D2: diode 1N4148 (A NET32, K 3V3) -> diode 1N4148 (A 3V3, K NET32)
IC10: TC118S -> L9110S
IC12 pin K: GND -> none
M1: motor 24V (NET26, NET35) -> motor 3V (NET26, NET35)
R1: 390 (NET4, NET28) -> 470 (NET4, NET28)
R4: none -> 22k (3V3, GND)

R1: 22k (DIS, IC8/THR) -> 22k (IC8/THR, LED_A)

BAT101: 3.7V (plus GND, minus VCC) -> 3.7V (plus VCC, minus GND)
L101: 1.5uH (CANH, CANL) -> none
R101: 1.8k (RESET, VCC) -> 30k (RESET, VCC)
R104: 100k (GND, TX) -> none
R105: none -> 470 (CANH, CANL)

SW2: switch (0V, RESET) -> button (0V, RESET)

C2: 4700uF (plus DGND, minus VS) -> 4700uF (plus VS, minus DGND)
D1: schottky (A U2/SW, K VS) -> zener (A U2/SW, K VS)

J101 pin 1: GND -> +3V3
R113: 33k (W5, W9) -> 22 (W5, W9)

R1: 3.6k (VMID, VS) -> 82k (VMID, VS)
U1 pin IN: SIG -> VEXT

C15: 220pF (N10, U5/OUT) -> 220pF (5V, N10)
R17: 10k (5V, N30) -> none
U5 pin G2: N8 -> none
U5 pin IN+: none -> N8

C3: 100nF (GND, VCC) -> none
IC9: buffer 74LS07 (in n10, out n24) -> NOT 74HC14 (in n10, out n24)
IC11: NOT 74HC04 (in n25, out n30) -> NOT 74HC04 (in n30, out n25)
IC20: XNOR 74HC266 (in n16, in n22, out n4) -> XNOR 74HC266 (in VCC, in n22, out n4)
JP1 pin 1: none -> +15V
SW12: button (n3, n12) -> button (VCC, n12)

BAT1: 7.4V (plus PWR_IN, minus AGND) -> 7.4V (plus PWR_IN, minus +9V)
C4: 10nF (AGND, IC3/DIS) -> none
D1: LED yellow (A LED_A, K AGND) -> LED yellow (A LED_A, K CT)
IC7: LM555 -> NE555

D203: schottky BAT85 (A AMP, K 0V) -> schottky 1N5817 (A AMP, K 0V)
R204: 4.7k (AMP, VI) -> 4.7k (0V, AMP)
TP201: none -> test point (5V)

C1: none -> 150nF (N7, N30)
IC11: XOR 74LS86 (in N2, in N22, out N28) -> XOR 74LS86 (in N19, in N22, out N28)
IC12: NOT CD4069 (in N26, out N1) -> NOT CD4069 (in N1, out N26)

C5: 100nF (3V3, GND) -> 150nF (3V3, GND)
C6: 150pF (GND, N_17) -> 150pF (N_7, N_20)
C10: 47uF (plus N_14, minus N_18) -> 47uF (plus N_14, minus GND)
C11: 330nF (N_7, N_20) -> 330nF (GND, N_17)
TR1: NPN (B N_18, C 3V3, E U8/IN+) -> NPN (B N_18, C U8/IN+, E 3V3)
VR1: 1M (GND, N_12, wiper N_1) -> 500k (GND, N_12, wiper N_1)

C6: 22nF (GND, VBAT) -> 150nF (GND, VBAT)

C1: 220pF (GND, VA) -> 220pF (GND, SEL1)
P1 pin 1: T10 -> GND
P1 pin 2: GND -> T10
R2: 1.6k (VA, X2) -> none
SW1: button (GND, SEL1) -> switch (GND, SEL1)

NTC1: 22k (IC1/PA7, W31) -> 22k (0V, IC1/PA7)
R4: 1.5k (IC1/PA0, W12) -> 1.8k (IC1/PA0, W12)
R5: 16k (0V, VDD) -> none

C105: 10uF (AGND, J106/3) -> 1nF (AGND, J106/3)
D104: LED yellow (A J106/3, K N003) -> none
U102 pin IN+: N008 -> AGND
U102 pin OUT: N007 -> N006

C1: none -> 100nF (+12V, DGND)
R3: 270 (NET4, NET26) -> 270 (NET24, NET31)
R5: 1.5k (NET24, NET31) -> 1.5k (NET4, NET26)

▸ **What you are asked to do**
Every record must be output again with its wording unchanged.

▸ **Response area**
D2: diode 1N4148 (A NET32, K 3V3) -> diode 1N4148 (A 3V3, K NET32)
IC10: TC118S -> L9110S
IC12 pin K: GND -> none
M1: motor 24V (NET26, NET35) -> motor 3V (NET26, NET35)
R1: 390 (NET4, NET28) -> 470 (NET4, NET28)
R4: none -> 22k (3V3, GND)

R1: 22k (DIS, IC8/THR) -> 22k (IC8/THR, LED_A)

BAT101: 3.7V (plus GND, minus VCC) -> 3.7V (plus VCC, minus GND)
L101: 1.5uH (CANH, CANL) -> none
R101: 1.8k (RESET, VCC) -> 30k (RESET, VCC)
R104: 100k (GND, TX) -> none
R105: none -> 470 (CANH, CANL)

SW2: switch (0V, RESET) -> button (0V, RESET)

C2: 4700uF (plus DGND, minus VS) -> 4700uF (plus VS, minus DGND)
D1: schottky (A U2/SW, K VS) -> zener (A U2/SW, K VS)

J101 pin 1: GND -> +3V3
R113: 33k (W5, W9) -> 22 (W5, W9)

R1: 3.6k (VMID, VS) -> 82k (VMID, VS)
U1 pin IN: SIG -> VEXT

C15: 220pF (N10, U5/OUT) -> 220pF (5V, N10)
R17: 10k (5V, N30) -> none
U5 pin G2: N8 -> none
U5 pin IN+: none -> N8

C3: 100nF (GND, VCC) -> none
IC9: buffer 74LS07 (in n10, out n24) -> NOT 74HC14 (in n10, out n24)
IC11: NOT 74HC04 (in n25, out n30) -> NOT 74HC04 (in n30, out n25)
IC20: XNOR 74HC266 (in n16, in n22, out n4) -> XNOR 74HC266 (in VCC, in n22, out n4)
JP1 pin 1: none -> +15V
SW12: button (n3, n12) -> button (VCC, n12)

BAT1: 7.4V (plus PWR_IN, minus AGND) -> 7.4V (plus PWR_IN, minus +9V)
C4: 10nF (AGND, IC3/DIS) -> none
D1: LED yellow (A LED_A, K AGND) -> LED yellow (A LED_A, K CT)
IC7: LM555 -> NE555

D203: schottky BAT85 (A AMP, K 0V) -> schottky 1N5817 (A AMP, K 0V)
R204: 4.7k (AMP, VI) -> 4.7k (0V, AMP)
TP201: none -> test point (5V)

C1: none -> 150nF (N7, N30)
IC11: XOR 74LS86 (in N2, in N22, out N28) -> XOR 74LS86 (in N19, in N22, out N28)
IC12: NOT CD4069 (in N26, out N1) -> NOT CD4069 (in N1, out N26)

C5: 100nF (3V3, GND) -> 150nF (3V3, GND)
C6: 150pF (GND, N_17) -> 150pF (N_7, N_20)
C10: 47uF (plus N_14, minus N_18) -> 47uF (plus N_14, minus GND)
C11: 330nF (N_7, N_20) -> 330nF (GND, N_17)
TR1: NPN (B N_18, C 3V3, E U8/IN+) -> NPN (B N_18, C U8/IN+, E 3V3)
VR1: 1M (GND, N_12, wiper N_1) -> 500k (GND, N_12, wiper N_1)

C6: 22nF (GND, VBAT) -> 150nF (GND, VBAT)

C1: 220pF (GND, VA) -> 220pF (GND, SEL1)
P1 pin 1: T10 -> GND
P1 pin 2: GND -> T10
R2: 1.6k (VA, X2) -> none
SW1: button (GND, SEL1) -> switch (GND, SEL1)

NTC1: 22k (IC1/PA7, W31) -> 22k (0V, IC1/PA7)
R4: 1.5k (IC1/PA0, W12) -> 1.8k (IC1/PA0, W12)
R5: 16k (0V, VDD) -> none

C105: 10uF (AGND, J106/3) -> 1nF (AGND, J106/3)
D104: LED yellow (A J106/3, K N003) -> none
U102 pin IN+: N008 -> AGND
U102 pin OUT: N007 -> N006

C1: none -> 100nF (+12V, DGND)
R3: 270 (NET4, NET26) -> 270 (NET24, NET31)
R5: 1.5k (NET24, NET31) -> 1.5k (NET4, NET26)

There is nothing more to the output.